═════ AVAILABLE DATA
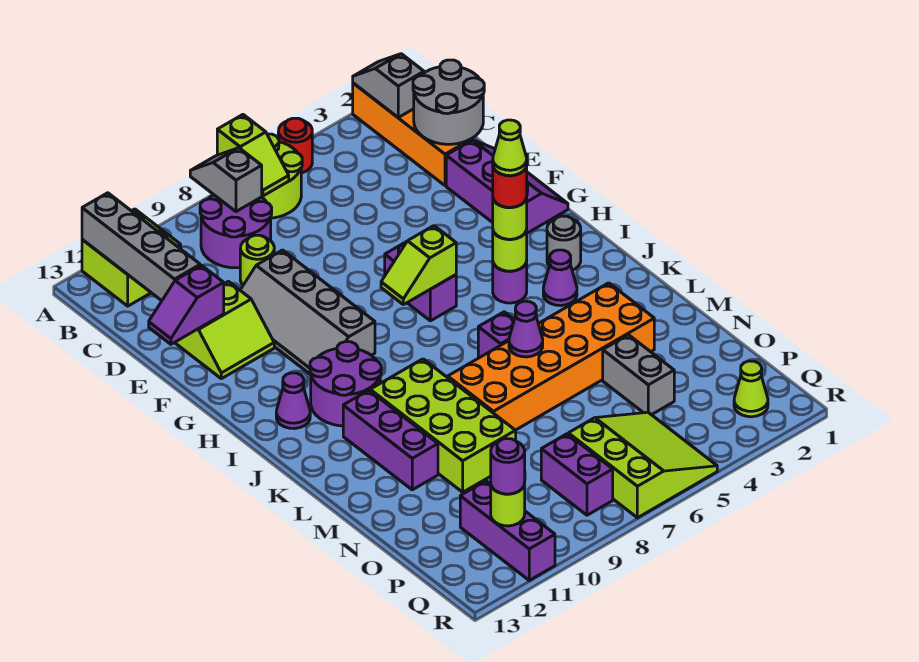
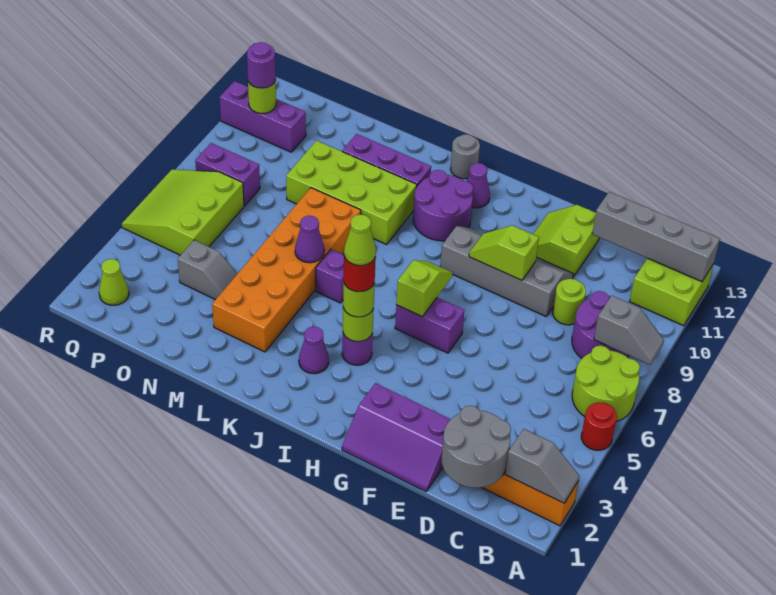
lime slope A7:B7 level 2 top A -> lime slope F9:G9 level 2 top F
purple slope E12:E13 level 2 top 12 -> none
grey round brick I2 level 1 -> grey round brick J13 level 1
grey brick N4:O4 level 1 -> grey slope N4:O4 level 1 top O
lime slope P5:R7 level 1 top 7 -> lime slope P5:R7 level 1 top P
══════════
• **WHAT IS NEEDED**
Each entry gets copied exactly; the pictures stay out.

• **SOLUTION**
lime slope A7:B7 level 2 top A -> lime slope F9:G9 level 2 top F
purple slope E12:E13 level 2 top 12 -> none
grey round brick I2 level 1 -> grey round brick J13 level 1
grey brick N4:O4 level 1 -> grey slope N4:O4 level 1 top O
lime slope P5:R7 level 1 top 7 -> lime slope P5:R7 level 1 top P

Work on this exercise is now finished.